## [About this task]
Pull every line containing "brown" from the data.

---------- Source material ----------

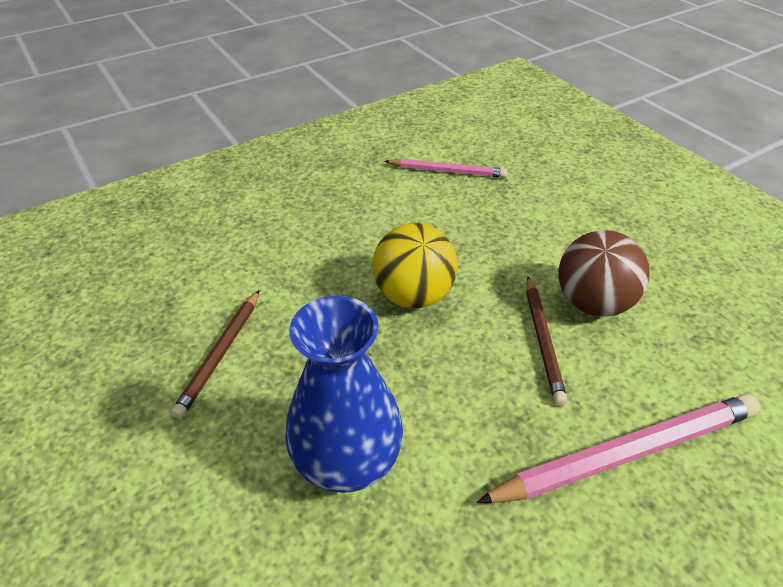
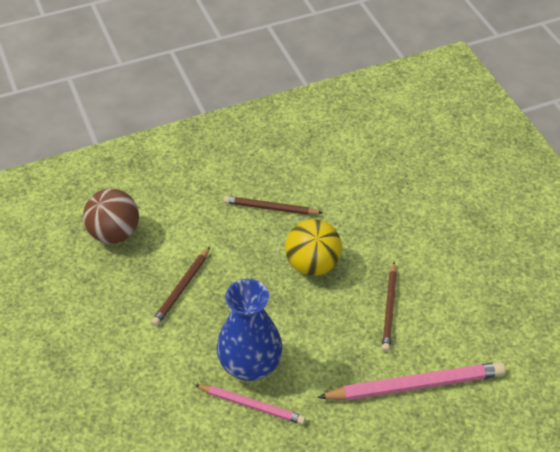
camera: 10 degrees right, 5 degrees up
pink pencil [384,158,508,178] -> pink pencil moved to [195,385,306,425]
brown ball [558,230,650,317] -> brown ball moved to [83,189,139,244]
none -> brown pencil [224,196,322,215]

----------

## [Exercise solution]
brown ball [558,230,650,317] -> brown ball moved to [83,189,139,244]
none -> brown pencil [224,196,322,215]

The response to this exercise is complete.